Assignment: Each record that follows should be reproduced in full, character for character.

*** Opening Data records ***

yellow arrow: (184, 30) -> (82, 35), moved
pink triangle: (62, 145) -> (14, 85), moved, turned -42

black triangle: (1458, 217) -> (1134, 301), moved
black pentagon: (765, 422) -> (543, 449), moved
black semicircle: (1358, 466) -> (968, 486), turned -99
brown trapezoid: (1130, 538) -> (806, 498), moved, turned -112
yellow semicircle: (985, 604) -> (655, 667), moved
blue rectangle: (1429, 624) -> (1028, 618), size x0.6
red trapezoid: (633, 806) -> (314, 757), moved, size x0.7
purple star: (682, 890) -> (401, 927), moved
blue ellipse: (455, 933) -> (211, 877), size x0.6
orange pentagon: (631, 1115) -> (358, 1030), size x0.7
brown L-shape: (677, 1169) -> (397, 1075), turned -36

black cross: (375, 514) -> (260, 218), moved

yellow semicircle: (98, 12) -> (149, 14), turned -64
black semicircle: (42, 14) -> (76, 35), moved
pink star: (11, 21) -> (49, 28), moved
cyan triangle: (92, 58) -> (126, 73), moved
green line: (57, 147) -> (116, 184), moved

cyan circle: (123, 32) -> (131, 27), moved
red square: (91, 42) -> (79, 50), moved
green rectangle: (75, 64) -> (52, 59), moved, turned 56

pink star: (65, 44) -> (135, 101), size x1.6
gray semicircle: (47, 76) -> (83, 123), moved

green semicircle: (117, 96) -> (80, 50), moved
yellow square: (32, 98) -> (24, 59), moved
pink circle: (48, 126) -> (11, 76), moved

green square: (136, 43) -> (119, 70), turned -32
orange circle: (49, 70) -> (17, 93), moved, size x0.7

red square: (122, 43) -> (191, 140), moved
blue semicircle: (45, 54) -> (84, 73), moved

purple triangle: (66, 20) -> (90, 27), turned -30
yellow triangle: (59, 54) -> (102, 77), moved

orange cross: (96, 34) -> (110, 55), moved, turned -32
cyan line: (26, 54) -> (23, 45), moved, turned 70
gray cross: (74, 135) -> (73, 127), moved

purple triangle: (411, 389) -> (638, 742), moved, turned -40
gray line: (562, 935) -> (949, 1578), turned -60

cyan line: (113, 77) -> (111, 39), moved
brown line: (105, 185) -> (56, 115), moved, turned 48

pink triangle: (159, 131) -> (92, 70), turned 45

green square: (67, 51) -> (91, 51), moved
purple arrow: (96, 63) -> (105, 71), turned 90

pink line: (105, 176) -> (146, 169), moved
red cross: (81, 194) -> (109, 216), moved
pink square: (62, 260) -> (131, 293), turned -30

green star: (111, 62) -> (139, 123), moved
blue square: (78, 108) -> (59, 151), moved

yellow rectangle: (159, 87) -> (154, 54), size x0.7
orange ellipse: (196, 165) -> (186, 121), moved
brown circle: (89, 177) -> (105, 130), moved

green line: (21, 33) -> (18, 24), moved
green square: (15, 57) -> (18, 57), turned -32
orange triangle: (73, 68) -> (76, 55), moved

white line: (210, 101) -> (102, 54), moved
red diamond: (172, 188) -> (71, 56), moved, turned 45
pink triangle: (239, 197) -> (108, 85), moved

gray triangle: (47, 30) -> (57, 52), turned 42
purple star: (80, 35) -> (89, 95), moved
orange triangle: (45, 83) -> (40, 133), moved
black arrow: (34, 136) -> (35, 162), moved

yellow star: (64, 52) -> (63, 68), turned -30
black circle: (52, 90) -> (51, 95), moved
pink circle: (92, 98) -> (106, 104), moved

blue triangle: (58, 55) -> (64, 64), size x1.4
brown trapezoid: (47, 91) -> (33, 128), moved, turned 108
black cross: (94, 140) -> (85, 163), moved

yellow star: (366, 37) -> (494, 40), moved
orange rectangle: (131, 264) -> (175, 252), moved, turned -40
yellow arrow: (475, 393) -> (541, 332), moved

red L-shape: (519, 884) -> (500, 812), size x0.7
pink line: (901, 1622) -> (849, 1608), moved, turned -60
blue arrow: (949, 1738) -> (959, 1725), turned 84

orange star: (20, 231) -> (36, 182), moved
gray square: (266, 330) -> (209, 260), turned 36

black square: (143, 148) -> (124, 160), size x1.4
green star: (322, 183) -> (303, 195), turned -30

*** Closing Data records ***

Problem solution:
yellow arrow: (184, 30) -> (82, 35), moved
pink triangle: (62, 145) -> (14, 85), moved, turned -42

black triangle: (1458, 217) -> (1134, 301), moved
black pentagon: (765, 422) -> (543, 449), moved
black semicircle: (1358, 466) -> (968, 486), turned -99
brown trapezoid: (1130, 538) -> (806, 498), moved, turned -112
yellow semicircle: (985, 604) -> (655, 667), moved
blue rectangle: (1429, 624) -> (1028, 618), size x0.6
red trapezoid: (633, 806) -> (314, 757), moved, size x0.7
purple star: (682, 890) -> (401, 927), moved
blue ellipse: (455, 933) -> (211, 877), size x0.6
orange pentagon: (631, 1115) -> (358, 1030), size x0.7
brown L-shape: (677, 1169) -> (397, 1075), turned -36

black cross: (375, 514) -> (260, 218), moved

yellow semicircle: (98, 12) -> (149, 14), turned -64
black semicircle: (42, 14) -> (76, 35), moved
pink star: (11, 21) -> (49, 28), moved
cyan triangle: (92, 58) -> (126, 73), moved
green line: (57, 147) -> (116, 184), moved

cyan circle: (123, 32) -> (131, 27), moved
red square: (91, 42) -> (79, 50), moved
green rectangle: (75, 64) -> (52, 59), moved, turned 56

pink star: (65, 44) -> (135, 101), size x1.6
gray semicircle: (47, 76) -> (83, 123), moved

green semicircle: (117, 96) -> (80, 50), moved
yellow square: (32, 98) -> (24, 59), moved
pink circle: (48, 126) -> (11, 76), moved

green square: (136, 43) -> (119, 70), turned -32
orange circle: (49, 70) -> (17, 93), moved, size x0.7

red square: (122, 43) -> (191, 140), moved
blue semicircle: (45, 54) -> (84, 73), moved

purple triangle: (66, 20) -> (90, 27), turned -30
yellow triangle: (59, 54) -> (102, 77), moved

orange cross: (96, 34) -> (110, 55), moved, turned -32
cyan line: (26, 54) -> (23, 45), moved, turned 70
gray cross: (74, 135) -> (73, 127), moved

purple triangle: (411, 389) -> (638, 742), moved, turned -40
gray line: (562, 935) -> (949, 1578), turned -60

cyan line: (113, 77) -> (111, 39), moved
brown line: (105, 185) -> (56, 115), moved, turned 48

pink triangle: (159, 131) -> (92, 70), turned 45

green square: (67, 51) -> (91, 51), moved
purple arrow: (96, 63) -> (105, 71), turned 90

pink line: (105, 176) -> (146, 169), moved
red cross: (81, 194) -> (109, 216), moved
pink square: (62, 260) -> (131, 293), turned -30

green star: (111, 62) -> (139, 123), moved
blue square: (78, 108) -> (59, 151), moved

yellow rectangle: (159, 87) -> (154, 54), size x0.7
orange ellipse: (196, 165) -> (186, 121), moved
brown circle: (89, 177) -> (105, 130), moved

green line: (21, 33) -> (18, 24), moved
green square: (15, 57) -> (18, 57), turned -32
orange triangle: (73, 68) -> (76, 55), moved

white line: (210, 101) -> (102, 54), moved
red diamond: (172, 188) -> (71, 56), moved, turned 45
pink triangle: (239, 197) -> (108, 85), moved

gray triangle: (47, 30) -> (57, 52), turned 42
purple star: (80, 35) -> (89, 95), moved
orange triangle: (45, 83) -> (40, 133), moved
black arrow: (34, 136) -> (35, 162), moved

yellow star: (64, 52) -> (63, 68), turned -30
black circle: (52, 90) -> (51, 95), moved
pink circle: (92, 98) -> (106, 104), moved

blue triangle: (58, 55) -> (64, 64), size x1.4
brown trapezoid: (47, 91) -> (33, 128), moved, turned 108
black cross: (94, 140) -> (85, 163), moved

yellow star: (366, 37) -> (494, 40), moved
orange rectangle: (131, 264) -> (175, 252), moved, turned -40
yellow arrow: (475, 393) -> (541, 332), moved

red L-shape: (519, 884) -> (500, 812), size x0.7
pink line: (901, 1622) -> (849, 1608), moved, turned -60
blue arrow: (949, 1738) -> (959, 1725), turned 84

orange star: (20, 231) -> (36, 182), moved
gray square: (266, 330) -> (209, 260), turned 36

black square: (143, 148) -> (124, 160), size x1.4
green star: (322, 183) -> (303, 195), turned -30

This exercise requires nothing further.